*WHAT IS REQUIRED:*
Starting with the line that contains "Someone put down the blue rocket", copy every line through the end of the data below, exactly and with nothing added.

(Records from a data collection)
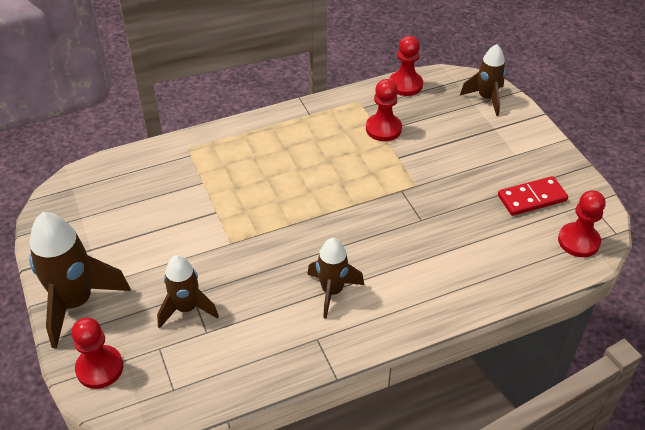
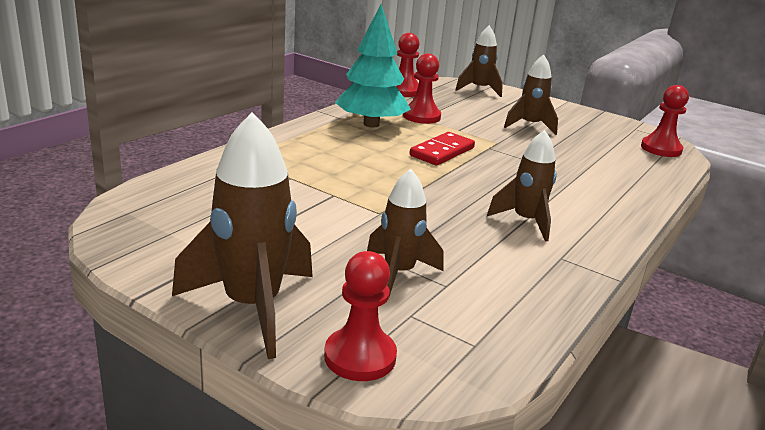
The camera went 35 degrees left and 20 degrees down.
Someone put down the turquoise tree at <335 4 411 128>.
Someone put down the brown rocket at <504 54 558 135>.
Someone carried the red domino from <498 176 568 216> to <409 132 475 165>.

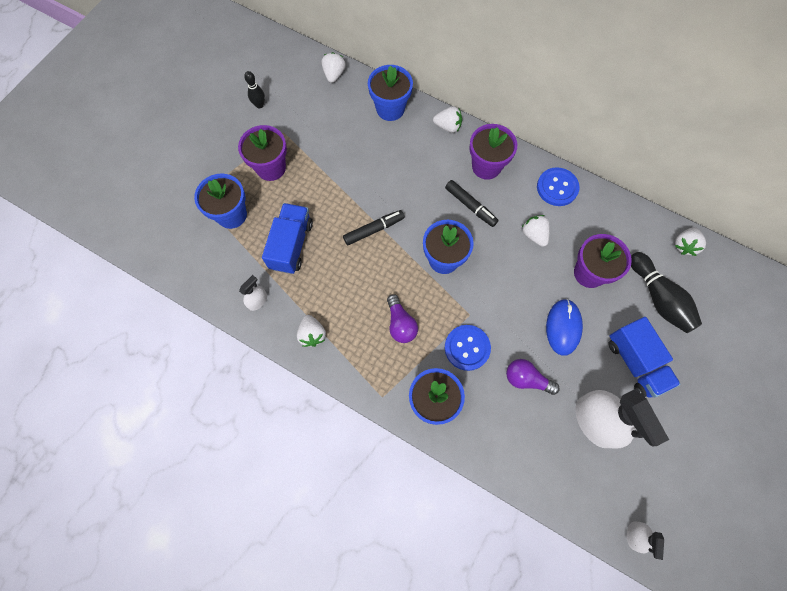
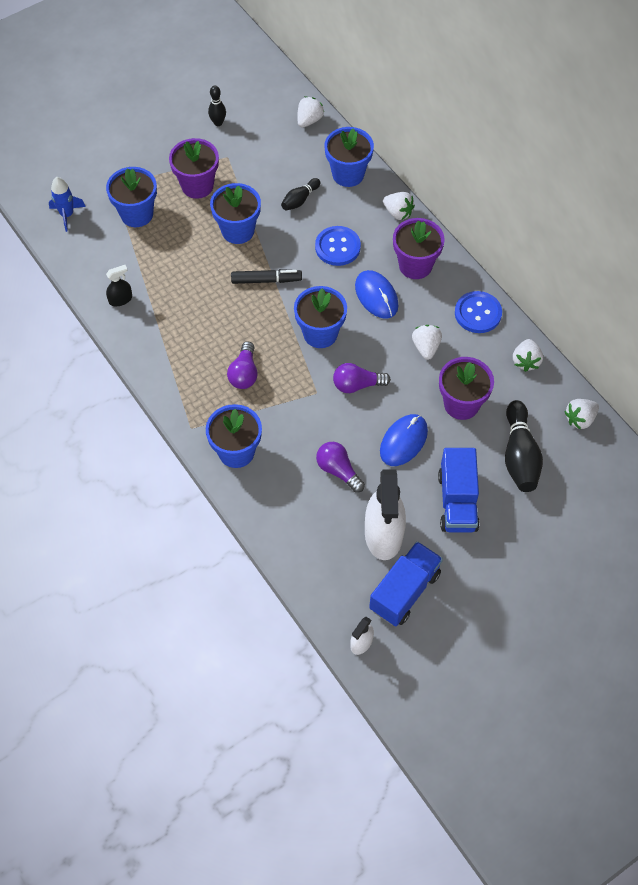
The camera went 25 degrees right and 10 degrees down.
Someone put down the blue rocket at <49 177 86 232>.
Someone put down the blue flower pot at <210 183 261 244>.
Someone put down the black bowling pin at <281 178 320 211>.
Someone put down the purple light bulb at <333 363 391 393>.
Someone carried the blue truck from <262 203 313 274> to <369 541 443 626>.
Someone carried the white strawberry from <297 315 326 347> to <513 339 543 372>.
Someone carried the blue button from <445 325 491 371> to <315 226 361 266>.
Someone swapped the black marker at <445 180 499 227> for the blue mouse at <355 270 399 319>.
Someone repainted the white spray bottle at <239 275 267 311>, which became the black spray bottle at <106 265 132 306>.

*RESULT OF THIS TASK:*
Someone put down the blue rocket at <49 177 86 232>.
Someone put down the blue flower pot at <210 183 261 244>.
Someone put down the black bowling pin at <281 178 320 211>.
Someone put down the purple light bulb at <333 363 391 393>.
Someone carried the blue truck from <262 203 313 274> to <369 541 443 626>.
Someone carried the white strawberry from <297 315 326 347> to <513 339 543 372>.
Someone carried the blue button from <445 325 491 371> to <315 226 361 266>.
Someone swapped the black marker at <445 180 499 227> for the blue mouse at <355 270 399 319>.
Someone repainted the white spray bottle at <239 275 267 311>, which became the black spray bottle at <106 265 132 306>.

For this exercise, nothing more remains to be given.